TASK BRIEF: Below are lines of data, and only some are wanted. Please repeat exactly those from the line that has "Someone swapped the red nakifal" through the line that has "Someone carried the purple".
··········
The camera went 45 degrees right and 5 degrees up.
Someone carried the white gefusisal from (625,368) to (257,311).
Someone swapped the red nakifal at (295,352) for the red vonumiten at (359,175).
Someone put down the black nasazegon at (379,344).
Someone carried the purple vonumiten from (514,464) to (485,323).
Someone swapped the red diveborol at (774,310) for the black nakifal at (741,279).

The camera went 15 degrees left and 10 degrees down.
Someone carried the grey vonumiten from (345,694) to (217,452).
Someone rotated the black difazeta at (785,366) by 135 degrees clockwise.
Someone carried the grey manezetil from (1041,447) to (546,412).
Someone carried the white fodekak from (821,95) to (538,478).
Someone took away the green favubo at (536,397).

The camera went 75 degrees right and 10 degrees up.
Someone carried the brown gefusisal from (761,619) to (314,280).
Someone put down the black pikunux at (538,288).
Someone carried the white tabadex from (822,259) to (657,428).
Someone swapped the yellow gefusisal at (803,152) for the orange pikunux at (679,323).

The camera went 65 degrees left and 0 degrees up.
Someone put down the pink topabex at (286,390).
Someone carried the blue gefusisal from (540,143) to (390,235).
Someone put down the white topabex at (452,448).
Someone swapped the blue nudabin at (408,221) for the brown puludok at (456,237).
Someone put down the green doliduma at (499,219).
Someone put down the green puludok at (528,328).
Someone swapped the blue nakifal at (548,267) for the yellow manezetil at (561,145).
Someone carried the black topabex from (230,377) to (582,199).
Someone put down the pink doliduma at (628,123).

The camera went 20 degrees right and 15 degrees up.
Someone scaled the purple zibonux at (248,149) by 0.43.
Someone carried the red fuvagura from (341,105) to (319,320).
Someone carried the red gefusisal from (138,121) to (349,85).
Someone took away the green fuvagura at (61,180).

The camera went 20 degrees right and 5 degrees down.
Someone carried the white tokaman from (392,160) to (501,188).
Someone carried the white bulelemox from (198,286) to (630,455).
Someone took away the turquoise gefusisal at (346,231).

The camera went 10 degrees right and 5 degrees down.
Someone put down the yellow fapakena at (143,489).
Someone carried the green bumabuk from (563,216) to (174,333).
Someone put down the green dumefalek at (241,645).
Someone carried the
··········
RESPONSE BELOW:
Someone swapped the red nakifal at (295,352) for the red vonumiten at (359,175).
Someone put down the black nasazegon at (379,344).
Someone carried the purple vonumiten from (514,464) to (485,323).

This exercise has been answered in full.